[Exercise description] The result should be an exact copy of only the lines from the one with "PIR1 pin OUT: D3 -> D6" through the last line of the data below, with pictures omitted.

[Excerpted records]
****************************************
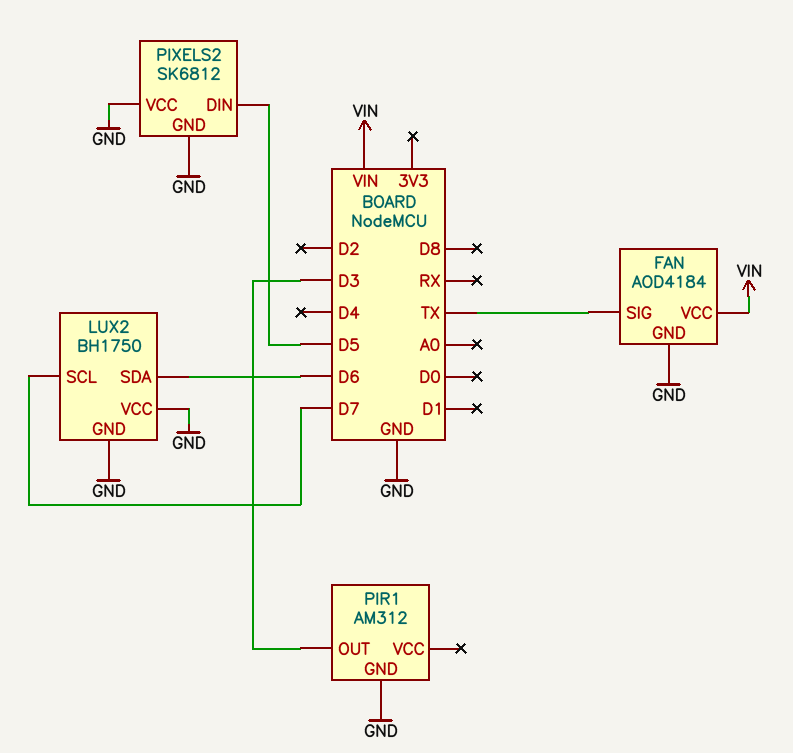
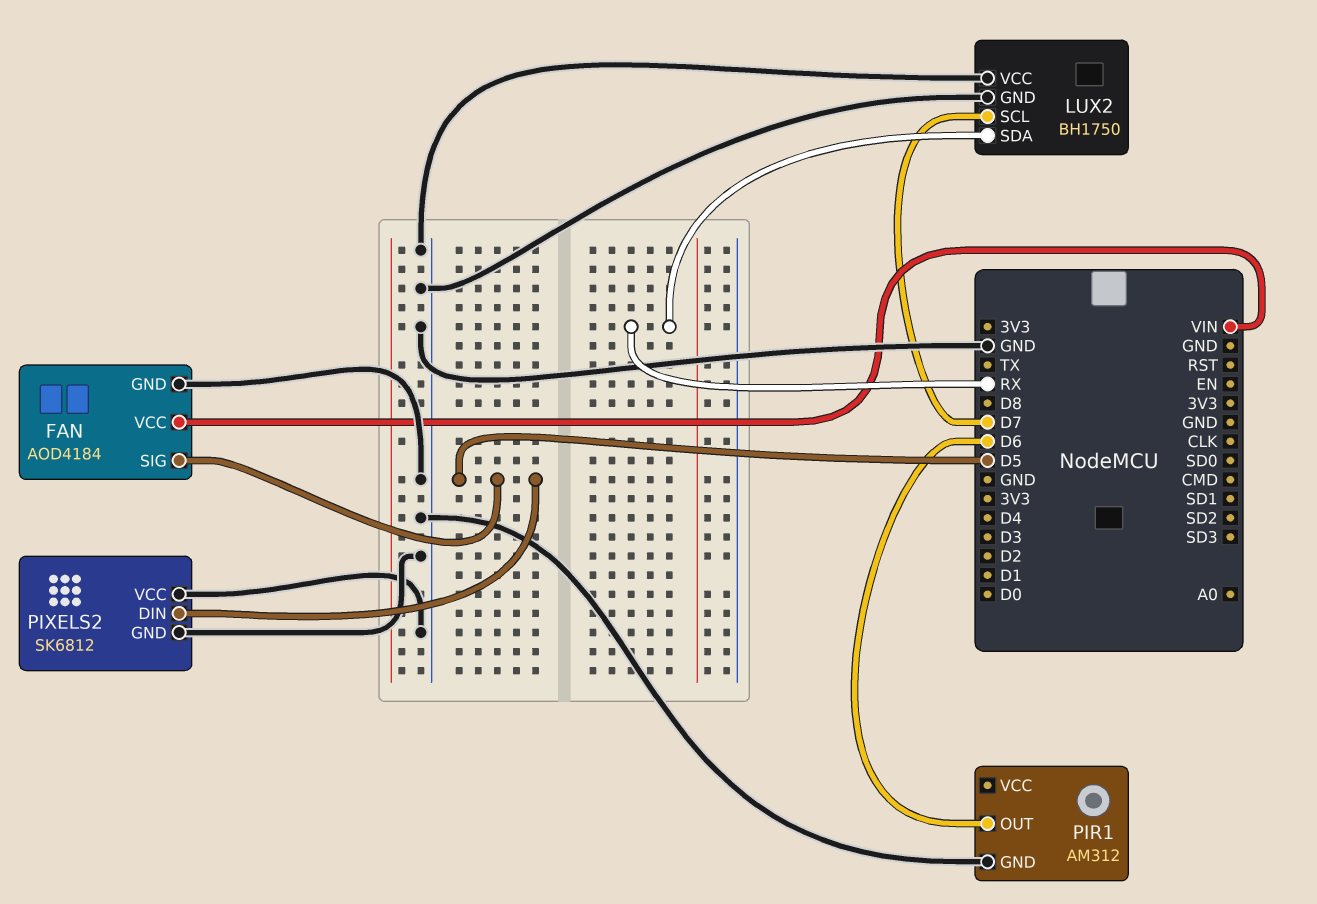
FAN pin SIG: TX -> D5
LUX2 pin SDA: D6 -> RX
PIR1 pin OUT: D3 -> D6

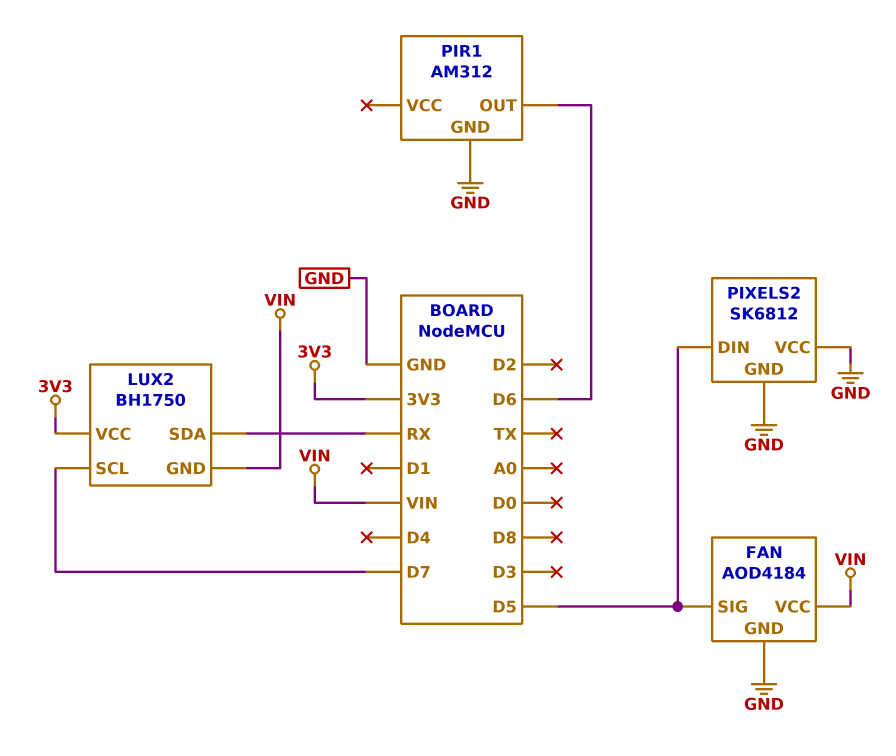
LUX2 pin GND: GND -> VIN
LUX2 pin VCC: GND -> 3V3

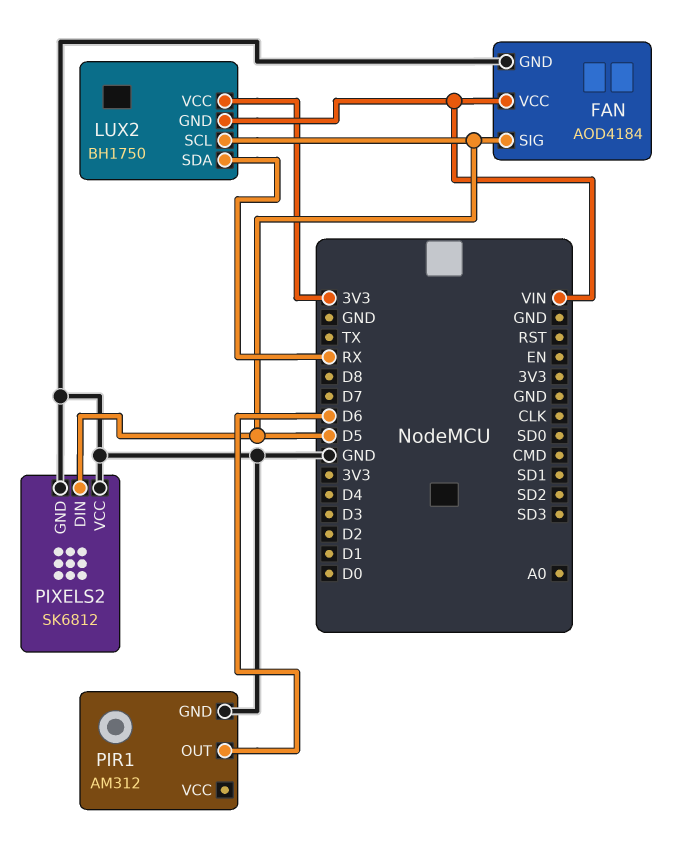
LUX2 pin SCL: D7 -> D5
****************************************
[Solution]
PIR1 pin OUT: D3 -> D6

LUX2 pin GND: GND -> VIN
LUX2 pin VCC: GND -> 3V3

LUX2 pin SCL: D7 -> D5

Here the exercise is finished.